START Extracted records
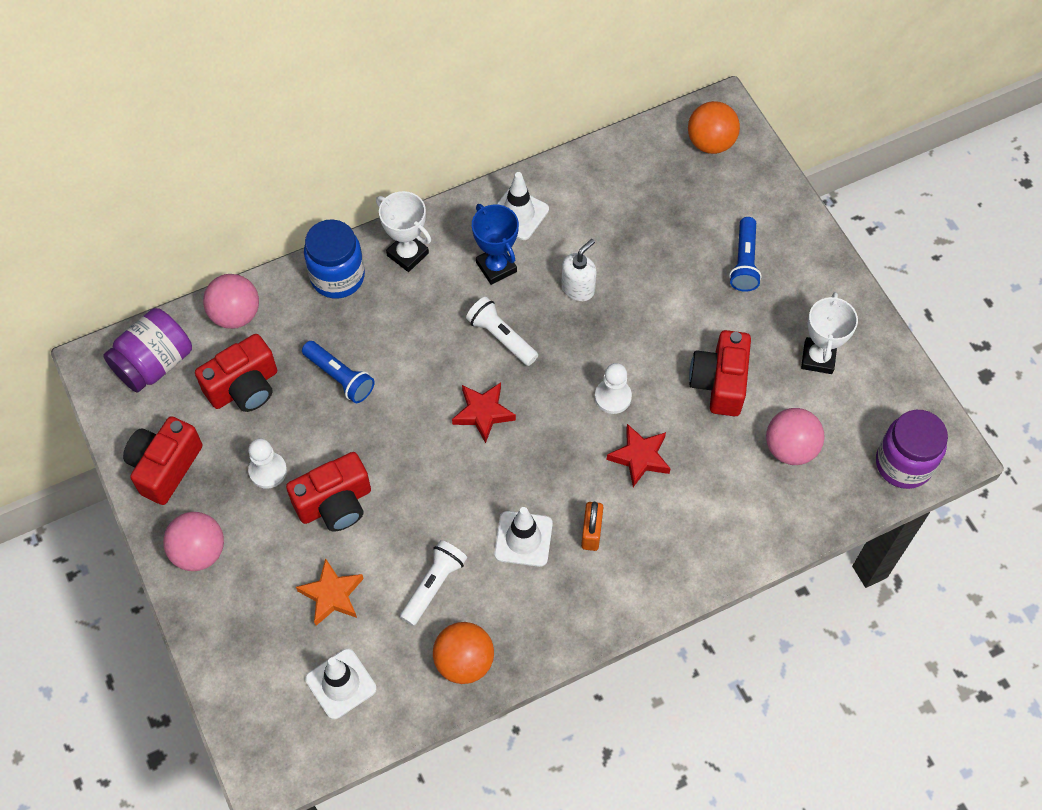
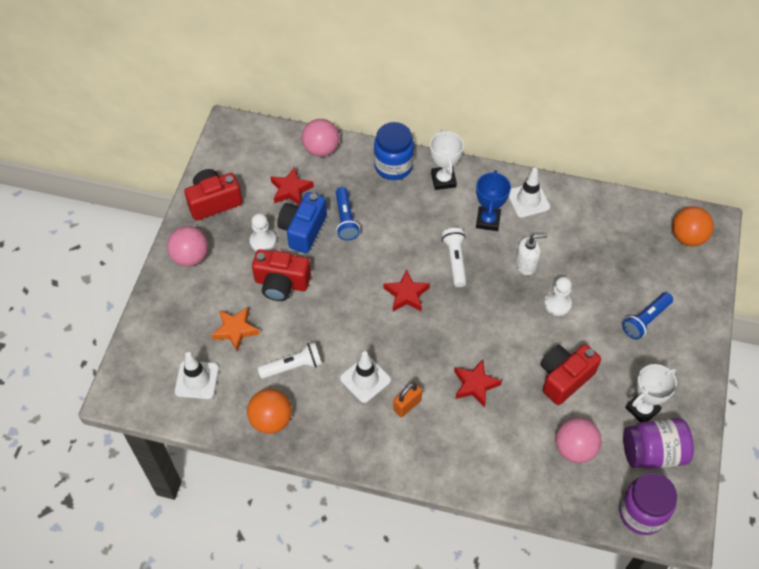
camera: 40 degrees right, 5 degrees down
purple jar [103,308,192,393] -> purple jar moved to [623,418,694,469]
red camera [195,334,277,412] -> red star [271,167,314,205]
white pawn [595,363,632,414] -> white pawn moved to [544,277,572,316]
none -> blue camera [277,192,327,253]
END Extracted records
Without the pictures, return the records above exactly as given.

> Result
camera: 40 degrees right, 5 degrees down
purple jar [103,308,192,393] -> purple jar moved to [623,418,694,469]
red camera [195,334,277,412] -> red star [271,167,314,205]
white pawn [595,363,632,414] -> white pawn moved to [544,277,572,316]
none -> blue camera [277,192,327,253]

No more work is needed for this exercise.